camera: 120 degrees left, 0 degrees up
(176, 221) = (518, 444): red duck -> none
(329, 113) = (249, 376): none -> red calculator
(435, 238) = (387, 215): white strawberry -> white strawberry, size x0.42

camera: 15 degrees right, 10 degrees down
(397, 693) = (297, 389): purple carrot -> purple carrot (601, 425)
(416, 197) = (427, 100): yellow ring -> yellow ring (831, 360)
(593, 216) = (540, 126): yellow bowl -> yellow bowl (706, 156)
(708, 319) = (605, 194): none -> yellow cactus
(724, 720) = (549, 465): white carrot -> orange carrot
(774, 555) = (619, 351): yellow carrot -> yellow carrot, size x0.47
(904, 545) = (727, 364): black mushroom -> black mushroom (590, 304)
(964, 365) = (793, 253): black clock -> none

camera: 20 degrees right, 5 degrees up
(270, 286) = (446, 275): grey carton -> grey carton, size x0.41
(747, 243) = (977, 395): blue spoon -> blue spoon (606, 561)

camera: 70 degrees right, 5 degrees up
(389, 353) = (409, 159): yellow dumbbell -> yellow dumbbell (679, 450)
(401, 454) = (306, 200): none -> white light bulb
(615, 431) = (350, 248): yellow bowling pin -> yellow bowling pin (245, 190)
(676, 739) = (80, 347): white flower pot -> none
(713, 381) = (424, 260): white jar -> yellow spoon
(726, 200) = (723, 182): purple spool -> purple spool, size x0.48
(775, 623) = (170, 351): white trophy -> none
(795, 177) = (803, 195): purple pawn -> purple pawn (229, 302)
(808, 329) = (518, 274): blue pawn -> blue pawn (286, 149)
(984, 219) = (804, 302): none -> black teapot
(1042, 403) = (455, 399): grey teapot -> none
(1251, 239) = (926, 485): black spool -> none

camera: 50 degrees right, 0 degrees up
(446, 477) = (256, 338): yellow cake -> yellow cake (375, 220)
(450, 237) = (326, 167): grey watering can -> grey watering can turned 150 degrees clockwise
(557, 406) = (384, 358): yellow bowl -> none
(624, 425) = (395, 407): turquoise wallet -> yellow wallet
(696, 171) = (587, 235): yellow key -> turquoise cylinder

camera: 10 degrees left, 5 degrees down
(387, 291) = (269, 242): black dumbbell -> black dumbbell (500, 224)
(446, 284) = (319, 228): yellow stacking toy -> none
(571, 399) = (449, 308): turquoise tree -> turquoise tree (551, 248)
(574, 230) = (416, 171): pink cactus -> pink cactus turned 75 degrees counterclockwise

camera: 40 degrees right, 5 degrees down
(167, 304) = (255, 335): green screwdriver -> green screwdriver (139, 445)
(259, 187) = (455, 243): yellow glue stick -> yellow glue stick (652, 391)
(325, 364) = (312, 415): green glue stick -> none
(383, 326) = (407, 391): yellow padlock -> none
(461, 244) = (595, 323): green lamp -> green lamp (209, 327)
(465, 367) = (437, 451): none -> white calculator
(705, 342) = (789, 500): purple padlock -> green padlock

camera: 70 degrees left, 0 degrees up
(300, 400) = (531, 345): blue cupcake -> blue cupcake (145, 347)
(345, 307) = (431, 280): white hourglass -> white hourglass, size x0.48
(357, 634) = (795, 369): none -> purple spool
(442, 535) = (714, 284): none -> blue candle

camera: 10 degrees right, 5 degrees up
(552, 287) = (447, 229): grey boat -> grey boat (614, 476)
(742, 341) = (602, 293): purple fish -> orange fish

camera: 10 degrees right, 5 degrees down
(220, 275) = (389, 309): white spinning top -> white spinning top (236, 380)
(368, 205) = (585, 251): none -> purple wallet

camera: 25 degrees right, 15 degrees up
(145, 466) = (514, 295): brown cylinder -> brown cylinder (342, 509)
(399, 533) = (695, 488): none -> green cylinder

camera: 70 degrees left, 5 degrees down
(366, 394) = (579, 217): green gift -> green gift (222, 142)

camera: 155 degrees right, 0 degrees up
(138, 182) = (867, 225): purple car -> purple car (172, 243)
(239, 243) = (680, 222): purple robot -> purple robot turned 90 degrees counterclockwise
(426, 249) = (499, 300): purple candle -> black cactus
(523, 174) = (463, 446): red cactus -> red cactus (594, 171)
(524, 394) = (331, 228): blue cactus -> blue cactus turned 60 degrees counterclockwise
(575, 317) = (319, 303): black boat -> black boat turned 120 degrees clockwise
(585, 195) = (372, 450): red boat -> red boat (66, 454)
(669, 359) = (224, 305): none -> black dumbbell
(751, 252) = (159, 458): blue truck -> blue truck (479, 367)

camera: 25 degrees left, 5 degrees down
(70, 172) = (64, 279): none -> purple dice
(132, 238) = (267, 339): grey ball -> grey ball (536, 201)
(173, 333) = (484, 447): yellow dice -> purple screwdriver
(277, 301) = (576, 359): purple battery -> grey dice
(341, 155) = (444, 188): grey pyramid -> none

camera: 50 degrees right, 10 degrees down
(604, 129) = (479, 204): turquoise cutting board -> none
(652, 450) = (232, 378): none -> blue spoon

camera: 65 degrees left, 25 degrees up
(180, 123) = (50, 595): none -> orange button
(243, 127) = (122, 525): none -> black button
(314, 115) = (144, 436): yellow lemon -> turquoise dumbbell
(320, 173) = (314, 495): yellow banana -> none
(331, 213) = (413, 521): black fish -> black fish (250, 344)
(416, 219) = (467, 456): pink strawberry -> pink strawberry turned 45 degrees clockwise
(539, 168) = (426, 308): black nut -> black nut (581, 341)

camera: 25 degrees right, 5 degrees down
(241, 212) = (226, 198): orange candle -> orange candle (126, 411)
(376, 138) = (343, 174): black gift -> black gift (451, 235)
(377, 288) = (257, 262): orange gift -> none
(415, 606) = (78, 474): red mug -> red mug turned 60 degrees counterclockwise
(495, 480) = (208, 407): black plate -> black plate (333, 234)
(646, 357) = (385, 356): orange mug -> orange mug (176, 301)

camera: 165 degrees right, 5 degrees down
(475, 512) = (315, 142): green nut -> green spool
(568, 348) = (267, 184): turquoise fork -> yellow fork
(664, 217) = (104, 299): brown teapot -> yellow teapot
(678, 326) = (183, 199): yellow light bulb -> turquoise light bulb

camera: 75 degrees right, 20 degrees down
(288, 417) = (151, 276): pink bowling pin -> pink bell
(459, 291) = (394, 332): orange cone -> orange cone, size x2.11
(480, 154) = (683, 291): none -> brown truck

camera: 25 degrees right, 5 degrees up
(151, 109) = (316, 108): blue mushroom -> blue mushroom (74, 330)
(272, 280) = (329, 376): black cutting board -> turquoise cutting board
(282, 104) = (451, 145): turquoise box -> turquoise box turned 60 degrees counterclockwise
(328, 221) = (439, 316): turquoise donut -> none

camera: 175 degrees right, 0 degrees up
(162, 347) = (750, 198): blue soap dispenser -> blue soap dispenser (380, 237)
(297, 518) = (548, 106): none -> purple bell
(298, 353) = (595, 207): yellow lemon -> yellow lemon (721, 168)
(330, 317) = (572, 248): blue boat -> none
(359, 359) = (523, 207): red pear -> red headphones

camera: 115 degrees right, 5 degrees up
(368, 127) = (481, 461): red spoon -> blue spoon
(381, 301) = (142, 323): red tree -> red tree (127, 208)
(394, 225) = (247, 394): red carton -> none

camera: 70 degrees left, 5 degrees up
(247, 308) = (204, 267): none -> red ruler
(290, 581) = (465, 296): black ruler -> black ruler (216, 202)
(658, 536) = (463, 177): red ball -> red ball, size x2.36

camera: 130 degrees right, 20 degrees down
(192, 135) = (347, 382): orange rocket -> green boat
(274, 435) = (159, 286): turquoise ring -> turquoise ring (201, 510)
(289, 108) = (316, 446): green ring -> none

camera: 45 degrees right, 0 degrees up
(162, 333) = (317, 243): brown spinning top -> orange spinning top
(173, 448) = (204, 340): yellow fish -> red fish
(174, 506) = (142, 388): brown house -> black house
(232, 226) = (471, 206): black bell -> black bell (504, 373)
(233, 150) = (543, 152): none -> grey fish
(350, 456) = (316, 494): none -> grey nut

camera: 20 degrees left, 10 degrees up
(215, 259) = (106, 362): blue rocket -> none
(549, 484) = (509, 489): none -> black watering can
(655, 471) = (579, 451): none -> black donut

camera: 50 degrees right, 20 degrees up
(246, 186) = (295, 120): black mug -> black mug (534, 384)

=-=-=-=-=

> _What is expected_
The line containing "(151, 109) = (316, 108): blue" marks where to begin; copy it and every later line exactly, through the end of the data.

> _Response_
(151, 109) = (316, 108): blue mushroom -> blue mushroom (74, 330)
(272, 280) = (329, 376): black cutting board -> turquoise cutting board
(282, 104) = (451, 145): turquoise box -> turquoise box turned 60 degrees counterclockwise
(328, 221) = (439, 316): turquoise donut -> none

camera: 175 degrees right, 0 degrees up
(162, 347) = (750, 198): blue soap dispenser -> blue soap dispenser (380, 237)
(297, 518) = (548, 106): none -> purple bell
(298, 353) = (595, 207): yellow lemon -> yellow lemon (721, 168)
(330, 317) = (572, 248): blue boat -> none
(359, 359) = (523, 207): red pear -> red headphones

camera: 115 degrees right, 5 degrees up
(368, 127) = (481, 461): red spoon -> blue spoon
(381, 301) = (142, 323): red tree -> red tree (127, 208)
(394, 225) = (247, 394): red carton -> none

camera: 70 degrees left, 5 degrees up
(247, 308) = (204, 267): none -> red ruler
(290, 581) = (465, 296): black ruler -> black ruler (216, 202)
(658, 536) = (463, 177): red ball -> red ball, size x2.36

camera: 130 degrees right, 20 degrees down
(192, 135) = (347, 382): orange rocket -> green boat
(274, 435) = (159, 286): turquoise ring -> turquoise ring (201, 510)
(289, 108) = (316, 446): green ring -> none

camera: 45 degrees right, 0 degrees up
(162, 333) = (317, 243): brown spinning top -> orange spinning top
(173, 448) = (204, 340): yellow fish -> red fish
(174, 506) = (142, 388): brown house -> black house
(232, 226) = (471, 206): black bell -> black bell (504, 373)
(233, 150) = (543, 152): none -> grey fish
(350, 456) = (316, 494): none -> grey nut

camera: 20 degrees left, 10 degrees up
(215, 259) = (106, 362): blue rocket -> none
(549, 484) = (509, 489): none -> black watering can
(655, 471) = (579, 451): none -> black donut

camera: 50 degrees right, 20 degrees up
(246, 186) = (295, 120): black mug -> black mug (534, 384)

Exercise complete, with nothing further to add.